If an entry below holds a picture, leave the picture out and print the rest exactly.

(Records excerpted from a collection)
▬▬▬

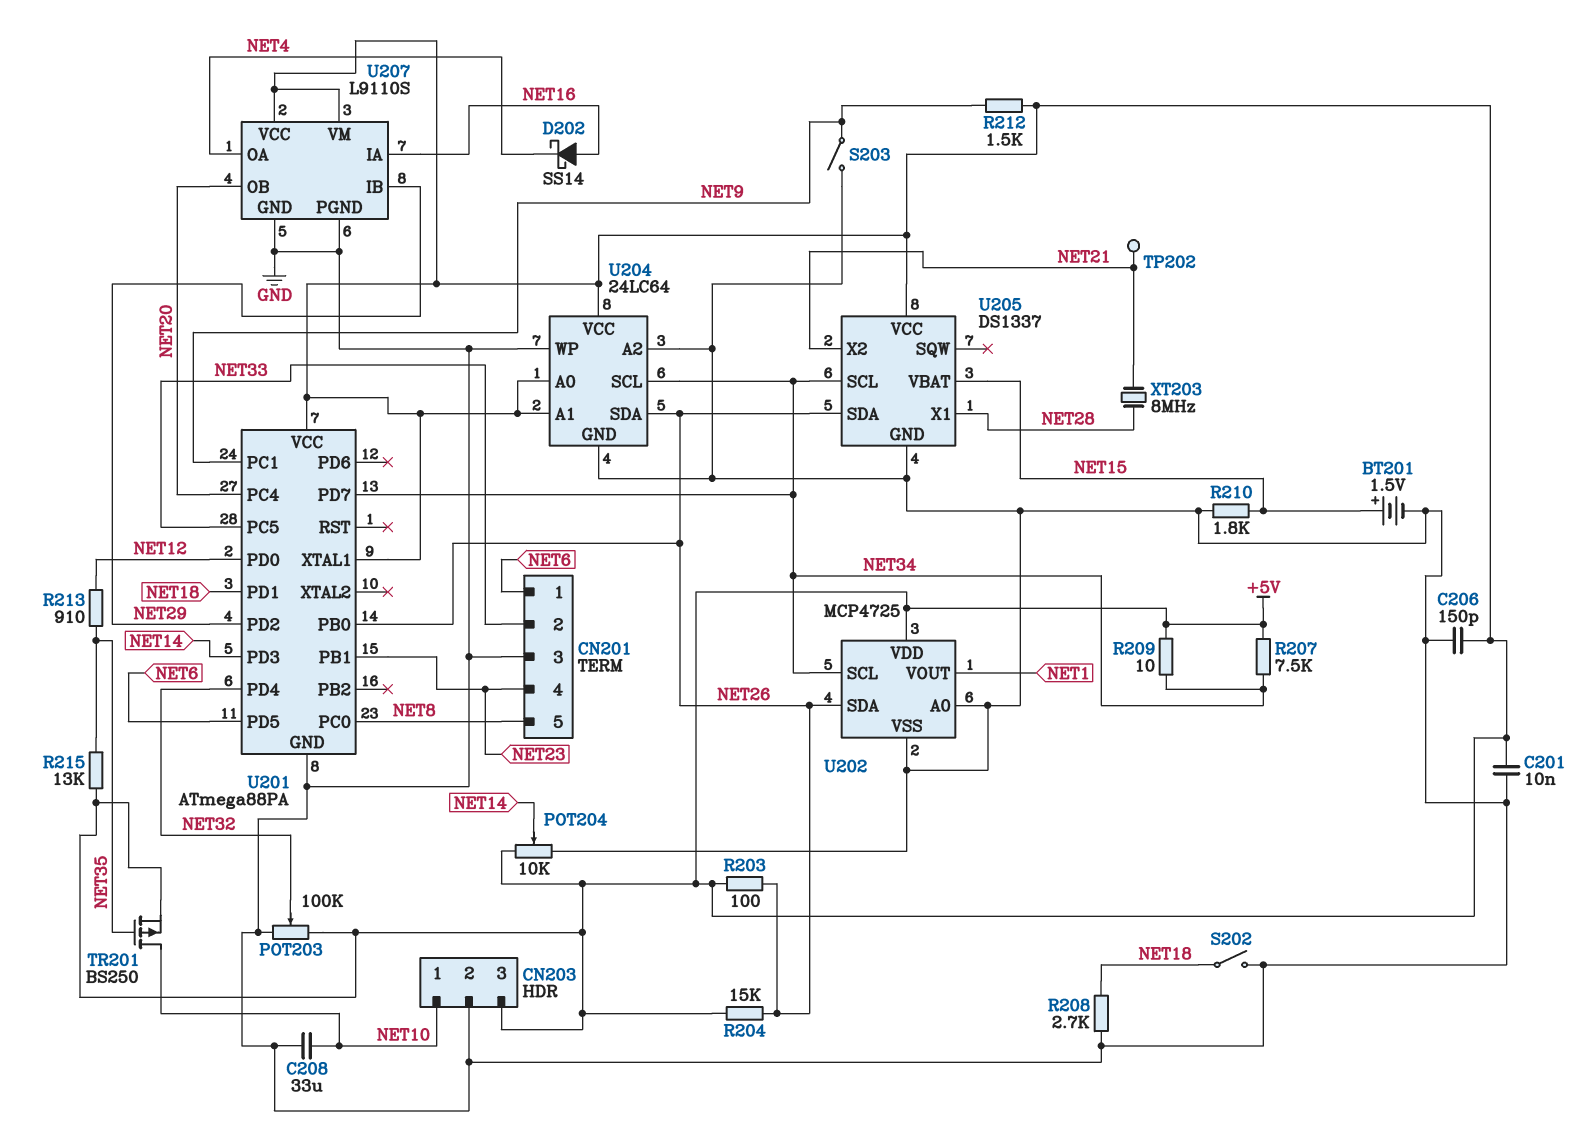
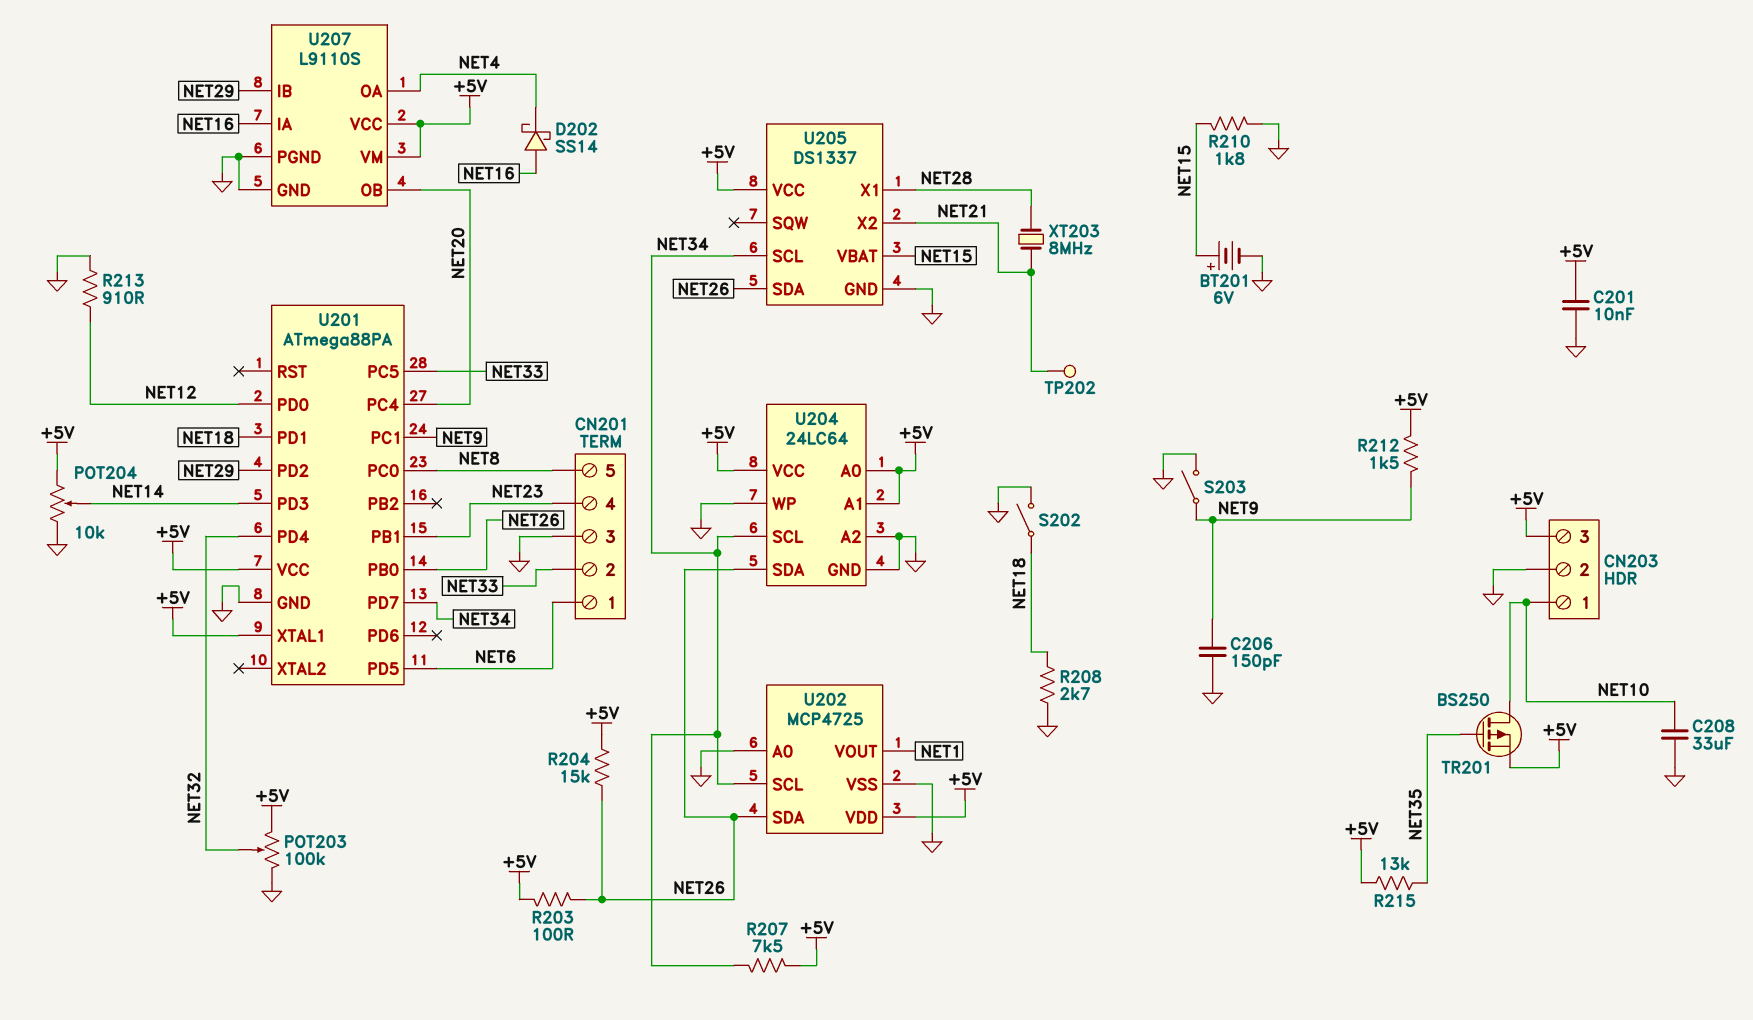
BT201: 1.5V (plus NET15, minus GND) -> 6V (plus NET15, minus GND)
C206: 150pF (+5V, GND) -> 150pF (GND, NET9)
R209: 10 (+5V, NET34) -> none
R213: 910 (NET12, NET35) -> 910 (GND, NET12)

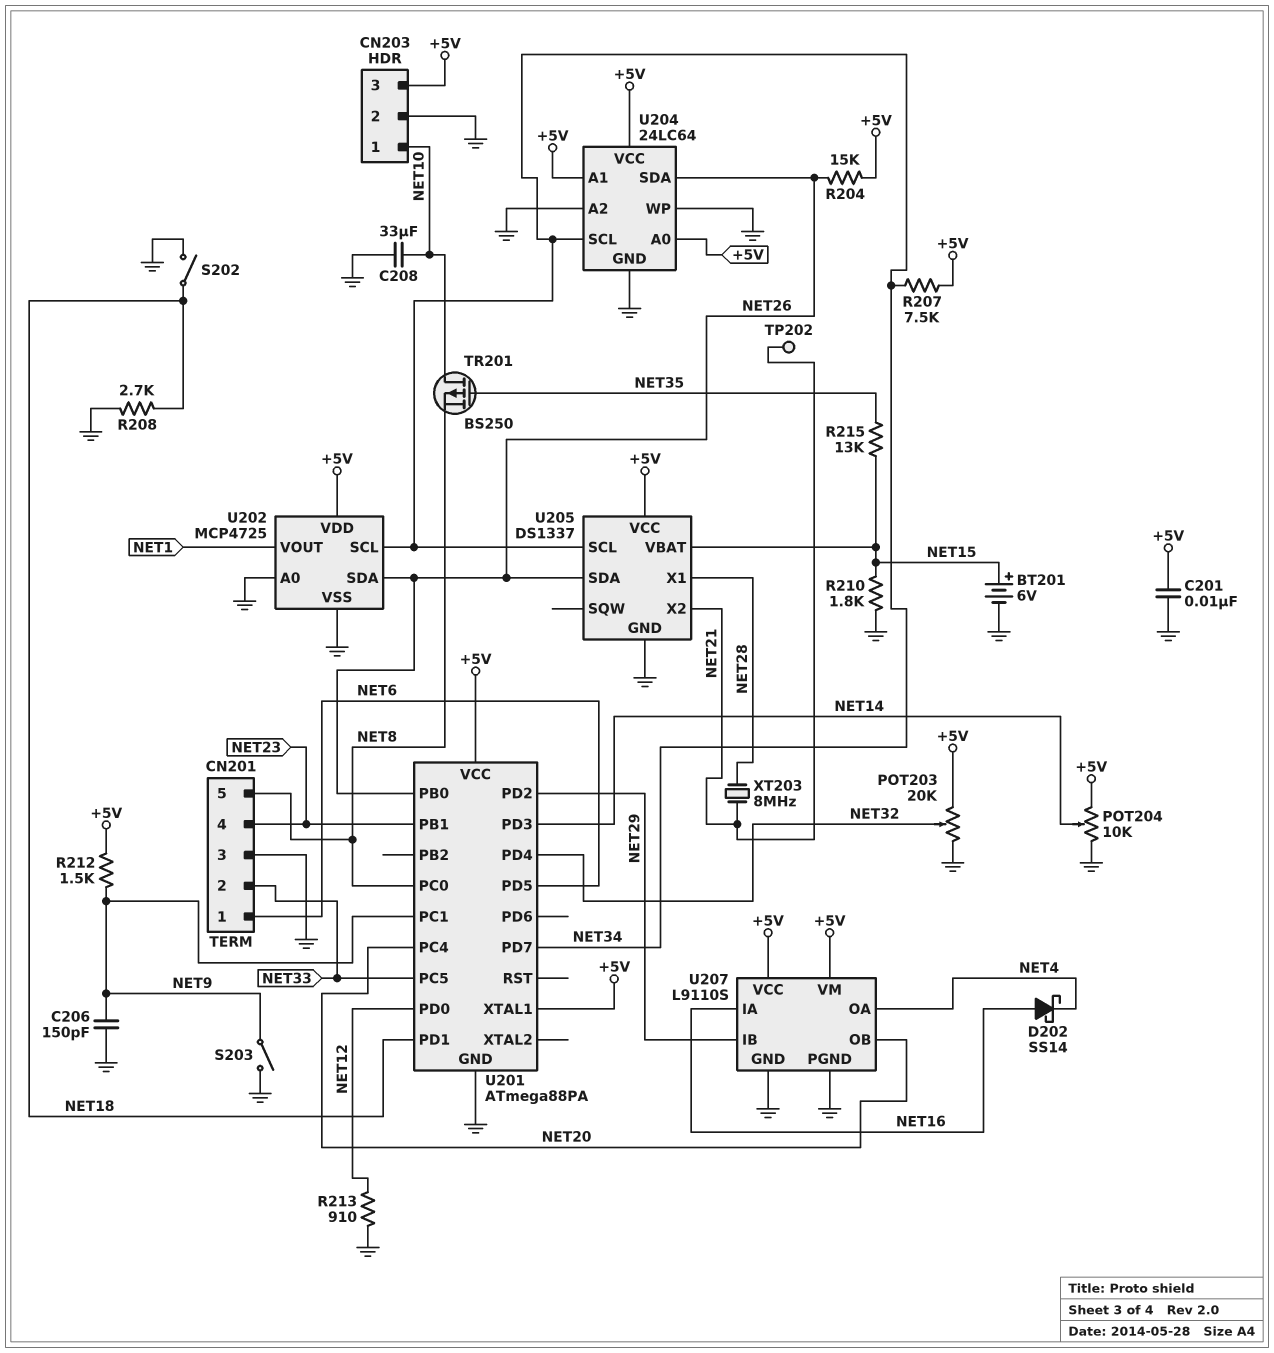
POT203: 100k (+5V, GND, wiper NET32) -> 20k (+5V, GND, wiper NET32)
R203: 100 (+5V, NET26) -> none
R215: 13k (+5V, NET35) -> 13k (NET15, NET35)
TR201: PMOS BS250 (G NET35, D NET10, S +5V) -> PMOS BS250 (G NET35, D NET10, S NET8)

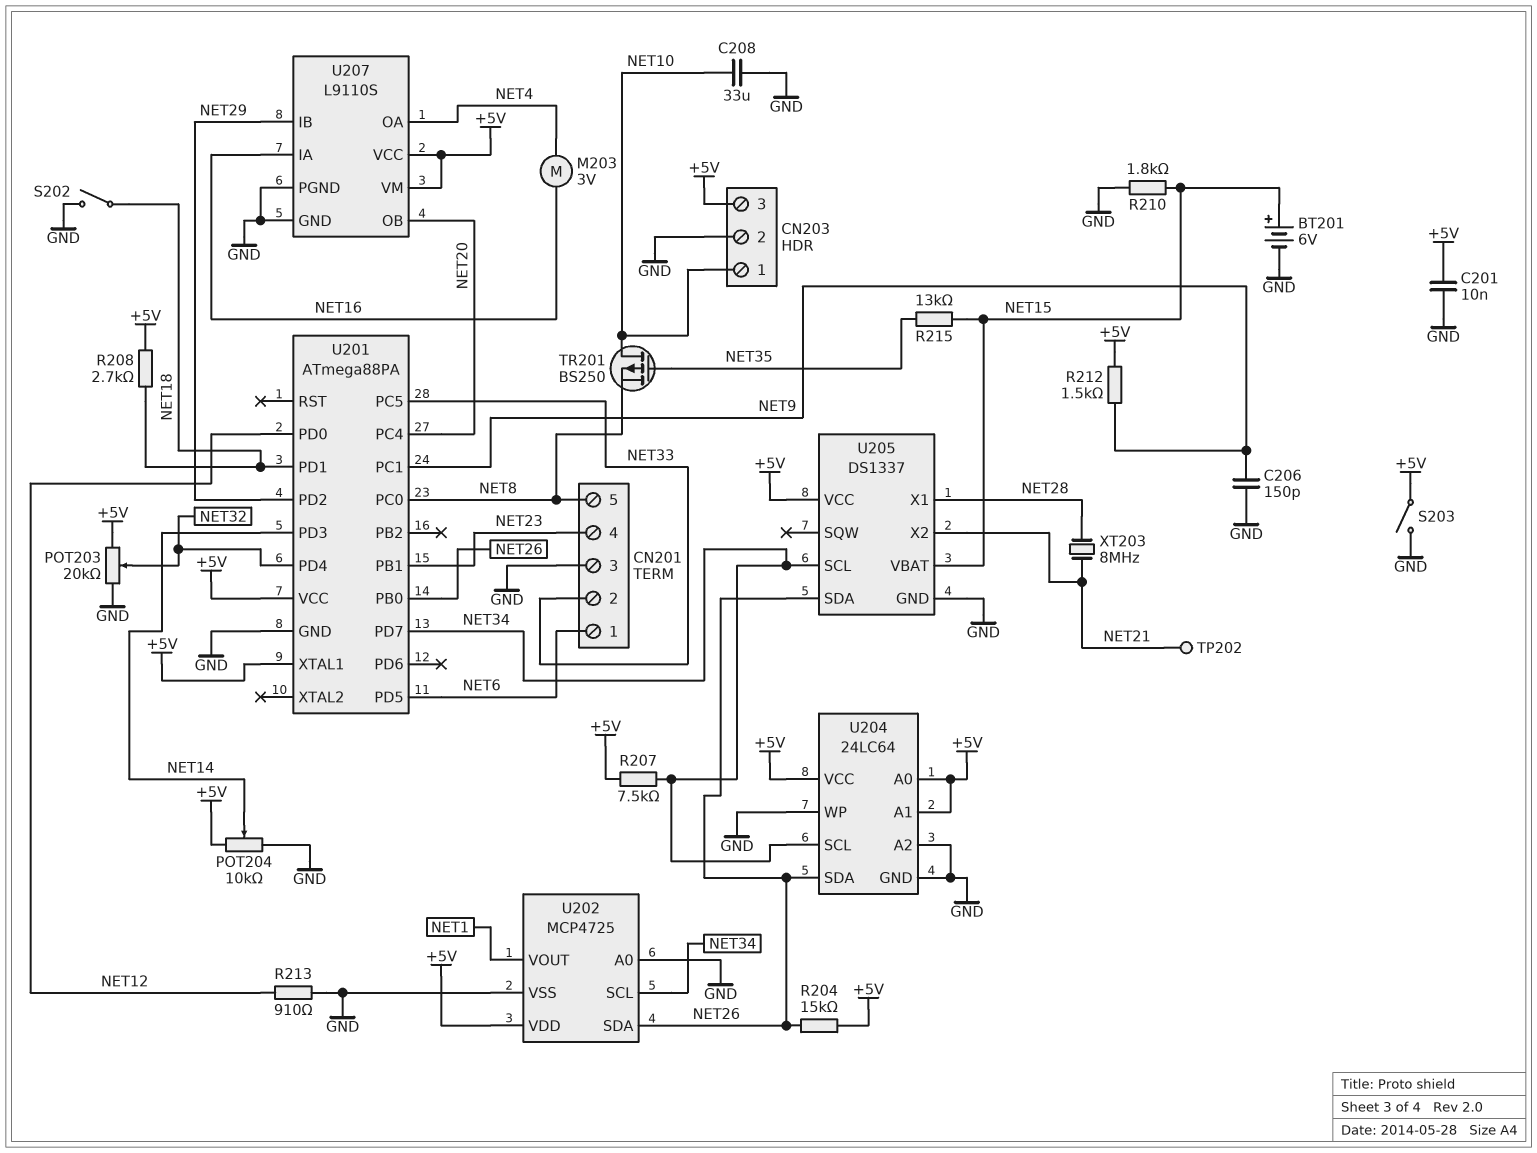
D202: schottky SS14 (A NET16, K NET4) -> none
M203: none -> motor 3V (NET4, NET16)
R208: 2.7k (GND, NET18) -> 2.7k (+5V, NET18)
S203: switch (GND, NET9) -> switch (+5V, GND)

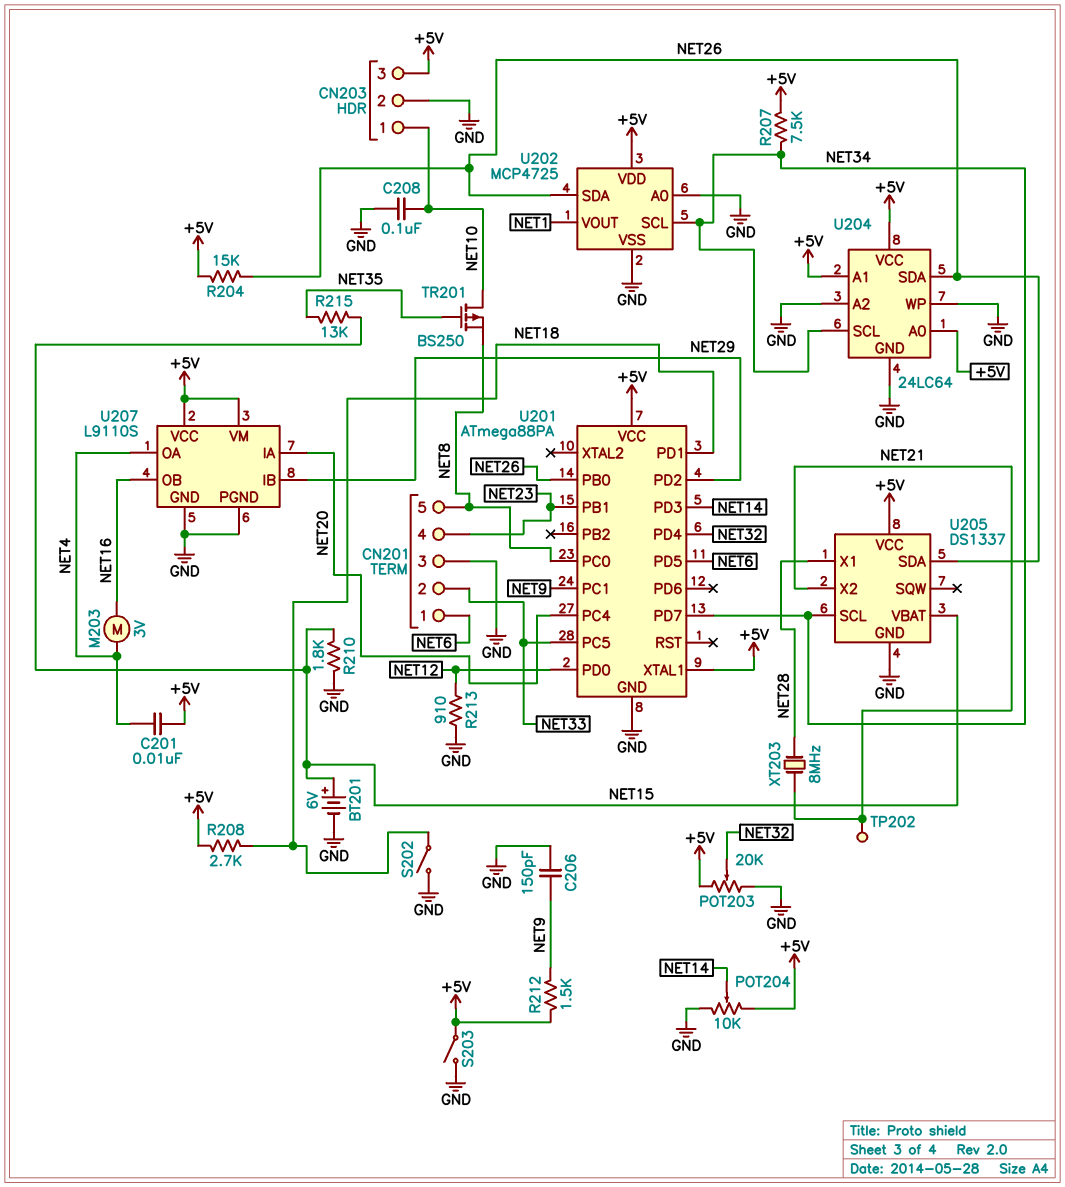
C201: 10nF (+5V, GND) -> 10nF (+5V, NET4)
C208: 33uF (GND, NET10) -> 100nF (GND, NET10)
U207 pin IA: NET16 -> NET20
U207 pin OB: NET20 -> NET16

▬▬▬

_Finished task_
BT201: 1.5V (plus NET15, minus GND) -> 6V (plus NET15, minus GND)
C206: 150pF (+5V, GND) -> 150pF (GND, NET9)
R209: 10 (+5V, NET34) -> none
R213: 910 (NET12, NET35) -> 910 (GND, NET12)

POT203: 100k (+5V, GND, wiper NET32) -> 20k (+5V, GND, wiper NET32)
R203: 100 (+5V, NET26) -> none
R215: 13k (+5V, NET35) -> 13k (NET15, NET35)
TR201: PMOS BS250 (G NET35, D NET10, S +5V) -> PMOS BS250 (G NET35, D NET10, S NET8)

D202: schottky SS14 (A NET16, K NET4) -> none
M203: none -> motor 3V (NET4, NET16)
R208: 2.7k (GND, NET18) -> 2.7k (+5V, NET18)
S203: switch (GND, NET9) -> switch (+5V, GND)

C201: 10nF (+5V, GND) -> 10nF (+5V, NET4)
C208: 33uF (GND, NET10) -> 100nF (GND, NET10)
U207 pin IA: NET16 -> NET20
U207 pin OB: NET20 -> NET16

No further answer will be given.